Prompt:
Extract every line from the records below that contains the word "purple".
══ Supplied data ══
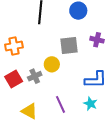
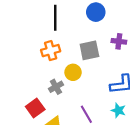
orange cross: (14, 46) -> (51, 51), moved
red square: (14, 79) -> (35, 108), moved

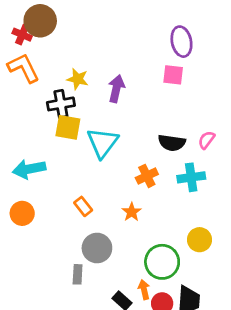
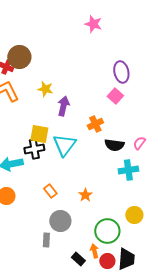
pink square: (173, 75) -> (115, 96), turned 35
yellow star: (78, 79) -> (45, 89), moved
purple arrow: (116, 89) -> (63, 106), moved
black cross: (61, 104) -> (34, 149), moved
orange cross: (147, 176) -> (95, 124), moved

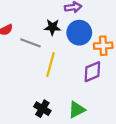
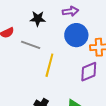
black star: (52, 27) -> (38, 19), moved

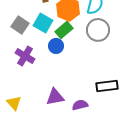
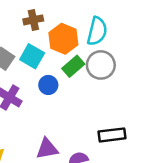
green rectangle: (64, 30) -> (73, 66), moved

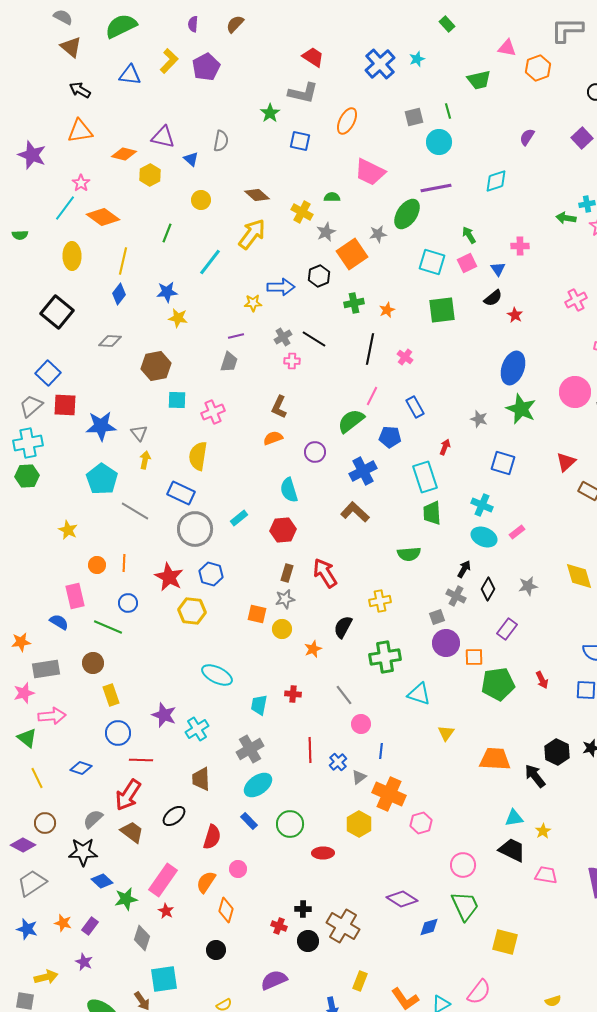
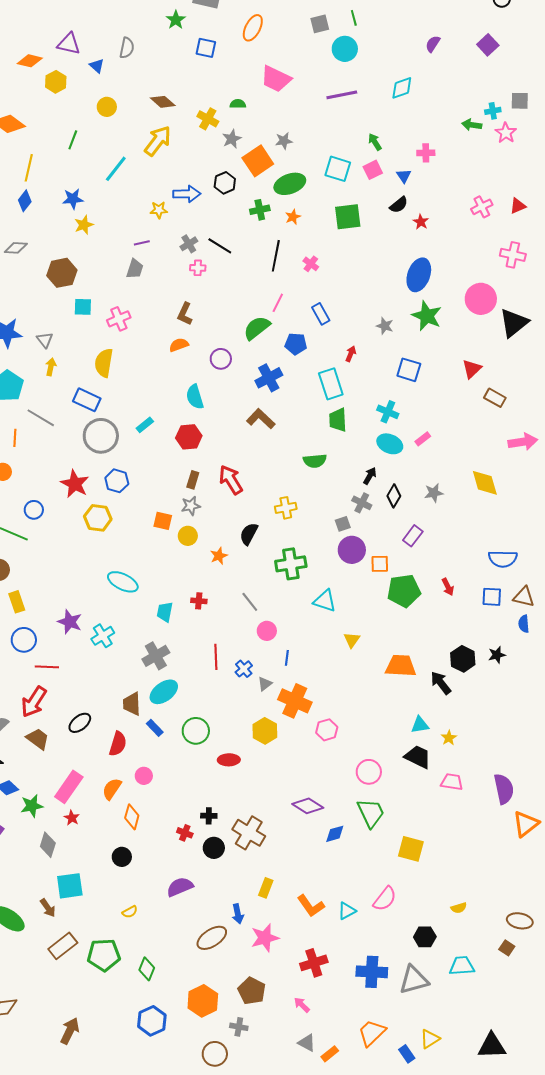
green ellipse: (407, 214) -> (290, 184), moved, turned 36
yellow star: (178, 318) -> (84, 225), turned -30
orange line: (124, 563) -> (15, 438), moved
brown trapezoid: (201, 779) -> (132, 704), moved

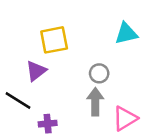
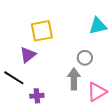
gray circle: (99, 73) -> (85, 58), moved

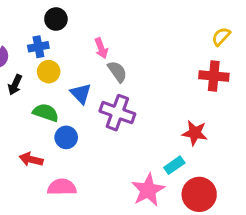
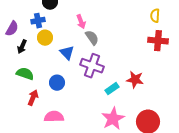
yellow semicircle: (221, 37) -> (155, 16), moved, turned -40
green semicircle: (46, 113) -> (25, 74), moved
red star: (195, 133) -> (135, 80), moved
red arrow: (31, 159) -> (33, 98), turned 98
cyan rectangle: (174, 165) -> (112, 89), moved

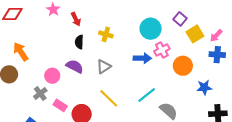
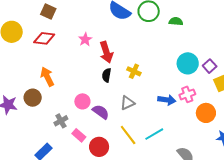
red arrow: (76, 19) -> (106, 52), size x1.5
cyan circle: (151, 29) -> (188, 63), moved
purple semicircle: (75, 66) -> (101, 112), moved
pink circle: (52, 76) -> (82, 101), moved
cyan line: (147, 95) -> (154, 134), moved

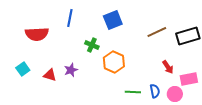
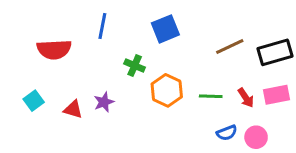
pink rectangle: (189, 79) -> (277, 95), moved
blue semicircle: (155, 91) -> (227, 133), turned 80
green line: (133, 92) -> (211, 96), moved

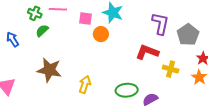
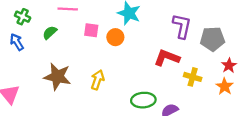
green cross: (35, 13) -> (23, 17), moved
pink square: (86, 18) -> (91, 30), moved
gray pentagon: (188, 35) -> (212, 39), turned 30
yellow arrow: (85, 84) -> (98, 80), moved

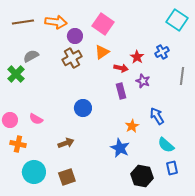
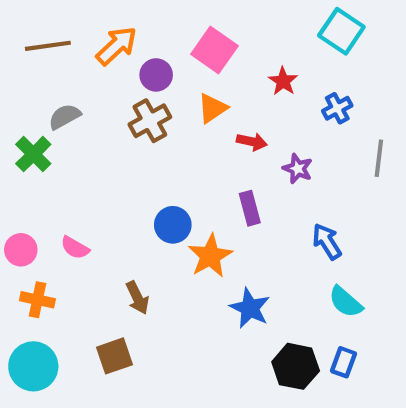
cyan square: (177, 20) -> (341, 31), moved
orange arrow: (56, 22) -> (117, 46), turned -50
red star: (137, 57) -> (283, 81), moved
purple rectangle: (121, 91) -> (250, 208), moved
orange star: (132, 126) -> (210, 256), moved, size x1.5
brown arrow: (66, 143) -> (137, 298), turned 84
blue rectangle: (172, 168) -> (343, 362), moved, turned 32
cyan circle: (34, 172) -> (33, 366), moved
brown square: (67, 177) -> (114, 356), moved

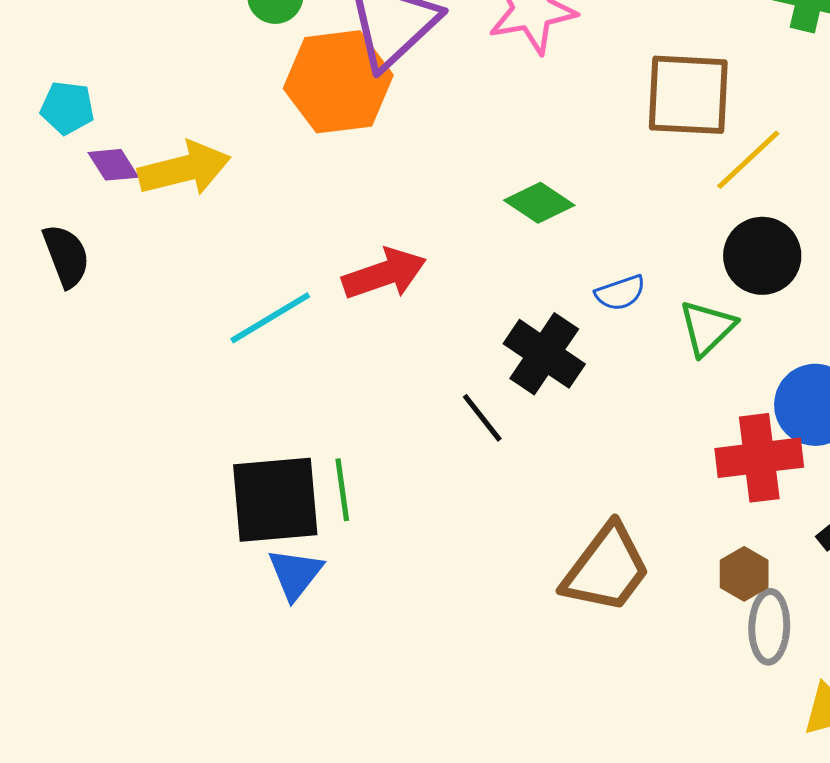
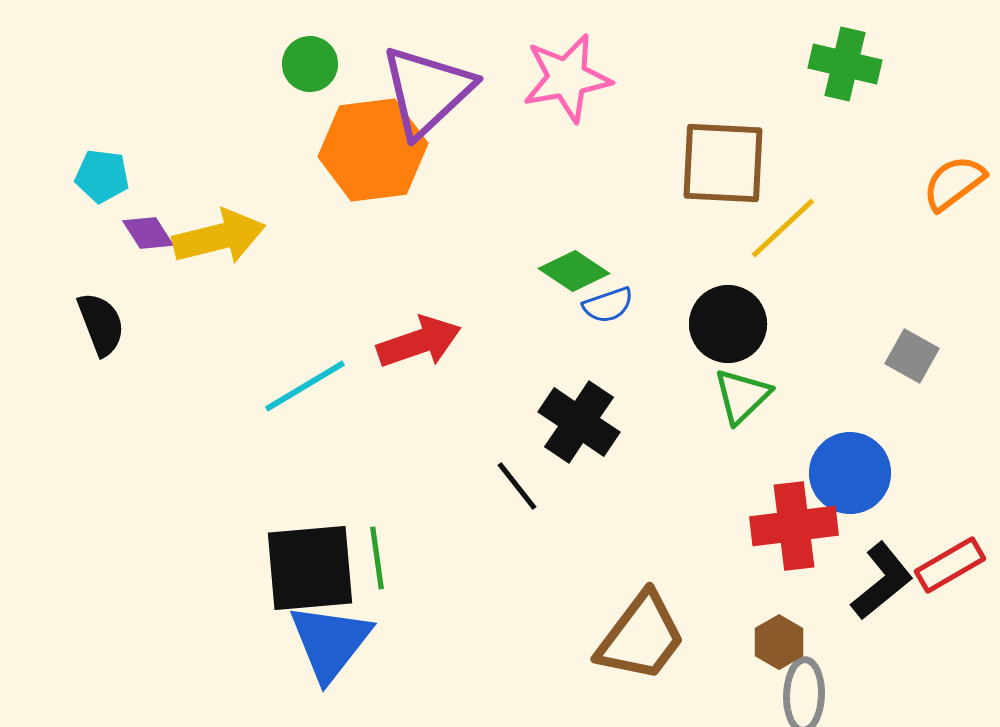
black circle: (762, 256) -> (728, 324), moved
blue semicircle: (620, 293) -> (608, 305), moved
blue triangle: (295, 574) -> (330, 642), size x1.5

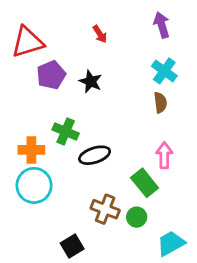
═══
Solved problem:
purple arrow: (116, 89) -> (63, 106), moved
purple semicircle: (75, 66) -> (101, 112), moved
purple rectangle: (121, 91) -> (250, 208), moved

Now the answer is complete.